[Input data — start]

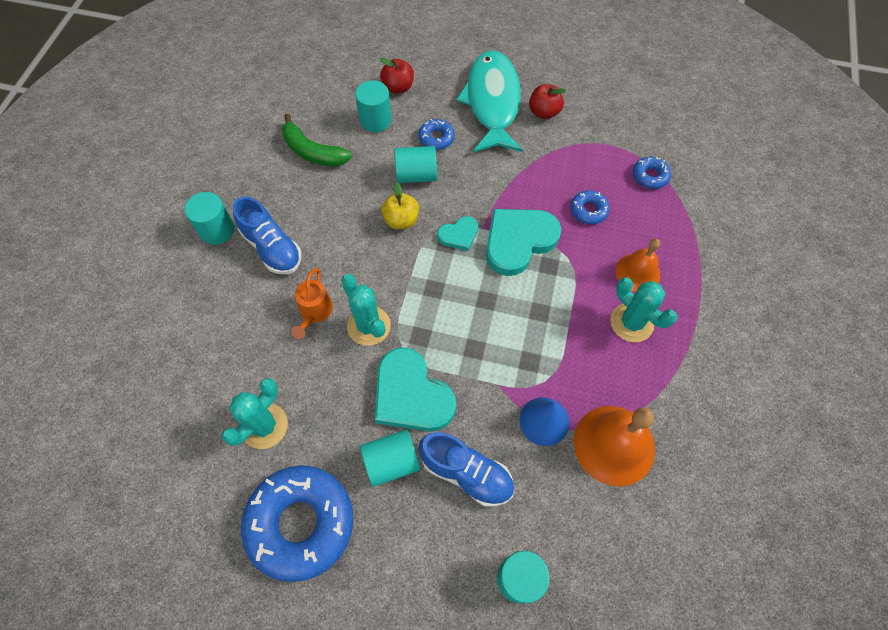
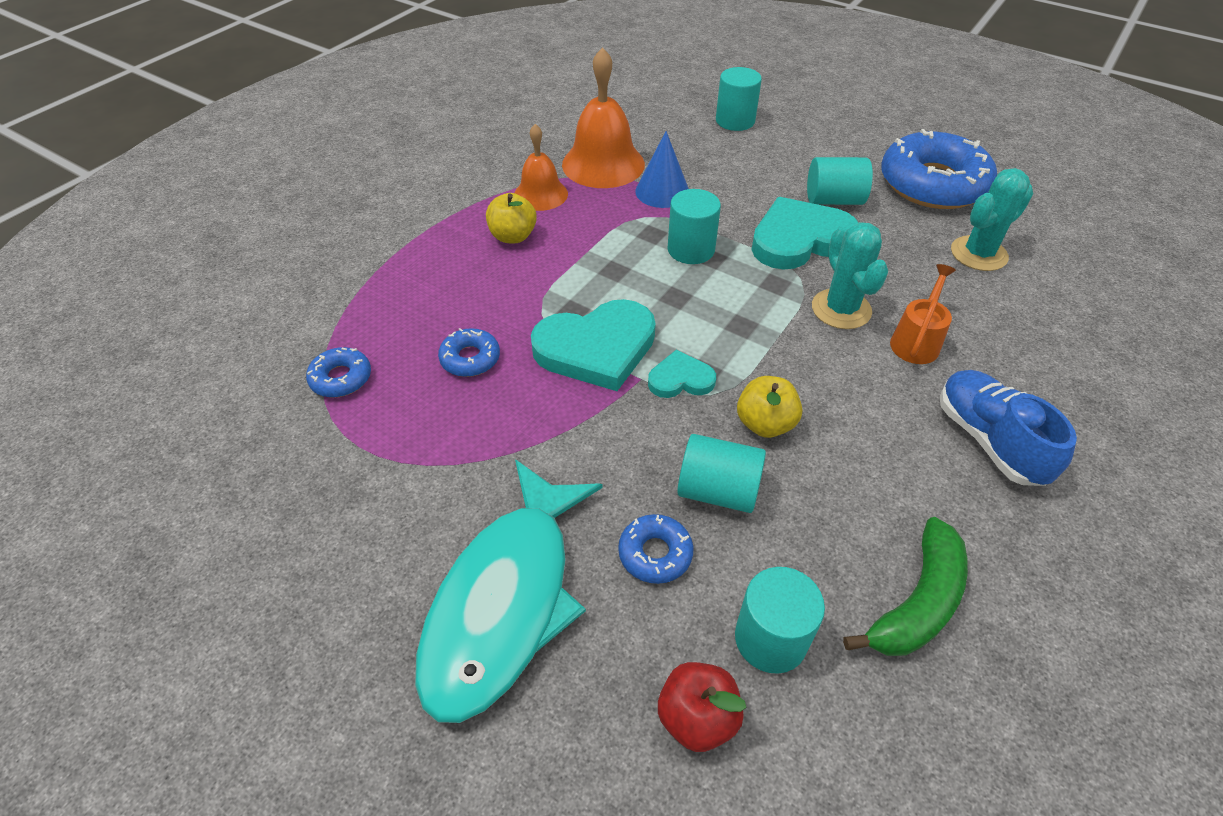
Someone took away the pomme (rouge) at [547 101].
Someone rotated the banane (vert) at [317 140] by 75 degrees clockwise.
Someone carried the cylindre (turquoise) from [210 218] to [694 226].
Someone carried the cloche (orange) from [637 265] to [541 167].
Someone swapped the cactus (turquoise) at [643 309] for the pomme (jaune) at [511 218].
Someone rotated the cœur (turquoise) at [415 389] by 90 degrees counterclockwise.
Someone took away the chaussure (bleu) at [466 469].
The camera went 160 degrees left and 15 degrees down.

[Input data — finish]
[Input data — start]

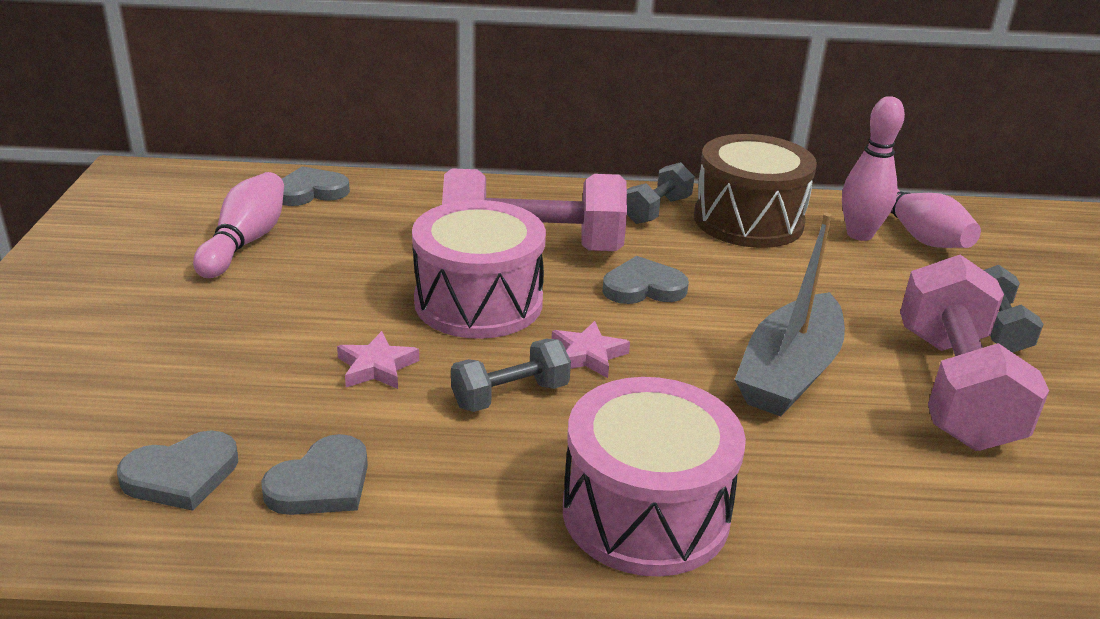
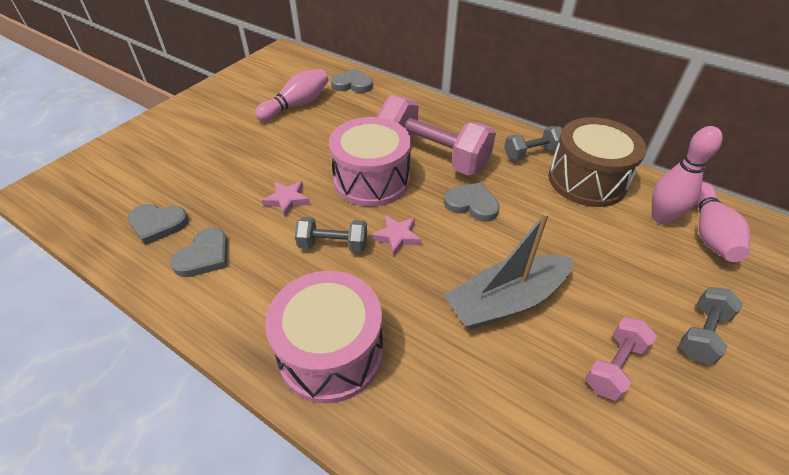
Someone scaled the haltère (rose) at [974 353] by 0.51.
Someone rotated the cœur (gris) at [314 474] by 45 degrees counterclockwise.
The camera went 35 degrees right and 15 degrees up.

[Input data — finish]

Work order -
Find every line in the records that has the string "took", then state how many there are and nothing else.

Written solution -
2